WORK ITEM:
Copy the data that follows exactly, and include none of its images.

***** WORKING DATA

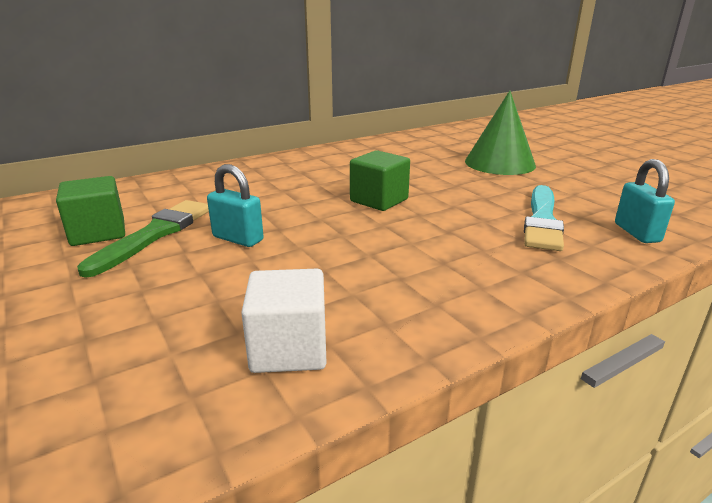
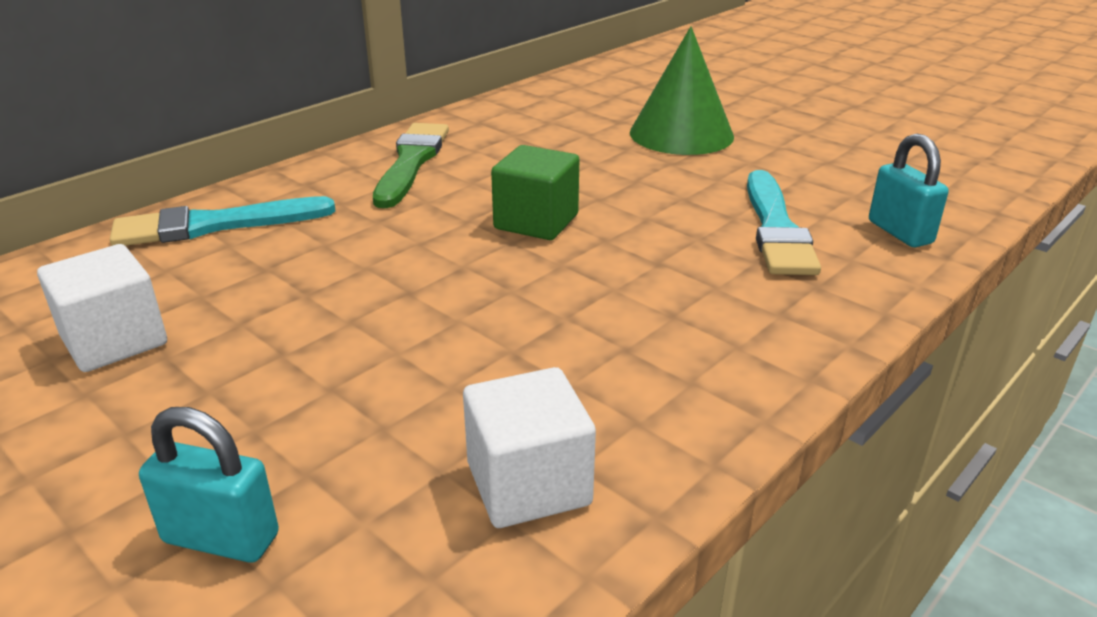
camera: 15 degrees left, 5 degrees up
(98, 233) = (114, 341): green cube -> white cube
(155, 234) = (215, 330): green brush -> green brush (411, 162)
(190, 183) = (214, 225): none -> turquoise brush
(238, 239) = (356, 319): turquoise padlock -> turquoise padlock (221, 538)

**********

SOLUTION FOR THIS EXERCISE:
camera: 15 degrees left, 5 degrees up
(98, 233) = (114, 341): green cube -> white cube
(155, 234) = (215, 330): green brush -> green brush (411, 162)
(190, 183) = (214, 225): none -> turquoise brush
(238, 239) = (356, 319): turquoise padlock -> turquoise padlock (221, 538)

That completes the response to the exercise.